Exercise objective
Restate the records below word for word, leaving nothing out.

Material provided
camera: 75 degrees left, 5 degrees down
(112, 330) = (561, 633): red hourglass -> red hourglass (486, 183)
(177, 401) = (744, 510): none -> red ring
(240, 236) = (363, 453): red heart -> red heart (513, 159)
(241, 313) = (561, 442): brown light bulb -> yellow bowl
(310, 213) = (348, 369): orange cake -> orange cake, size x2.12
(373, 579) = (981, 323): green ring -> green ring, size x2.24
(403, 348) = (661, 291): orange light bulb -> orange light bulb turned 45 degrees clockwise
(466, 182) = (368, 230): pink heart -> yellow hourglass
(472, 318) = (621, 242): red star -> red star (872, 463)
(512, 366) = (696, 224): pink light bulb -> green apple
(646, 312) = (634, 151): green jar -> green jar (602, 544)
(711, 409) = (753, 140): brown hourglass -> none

Solution to this task
camera: 75 degrees left, 5 degrees down
(112, 330) = (561, 633): red hourglass -> red hourglass (486, 183)
(177, 401) = (744, 510): none -> red ring
(240, 236) = (363, 453): red heart -> red heart (513, 159)
(241, 313) = (561, 442): brown light bulb -> yellow bowl
(310, 213) = (348, 369): orange cake -> orange cake, size x2.12
(373, 579) = (981, 323): green ring -> green ring, size x2.24
(403, 348) = (661, 291): orange light bulb -> orange light bulb turned 45 degrees clockwise
(466, 182) = (368, 230): pink heart -> yellow hourglass
(472, 318) = (621, 242): red star -> red star (872, 463)
(512, 366) = (696, 224): pink light bulb -> green apple
(646, 312) = (634, 151): green jar -> green jar (602, 544)
(711, 409) = (753, 140): brown hourglass -> none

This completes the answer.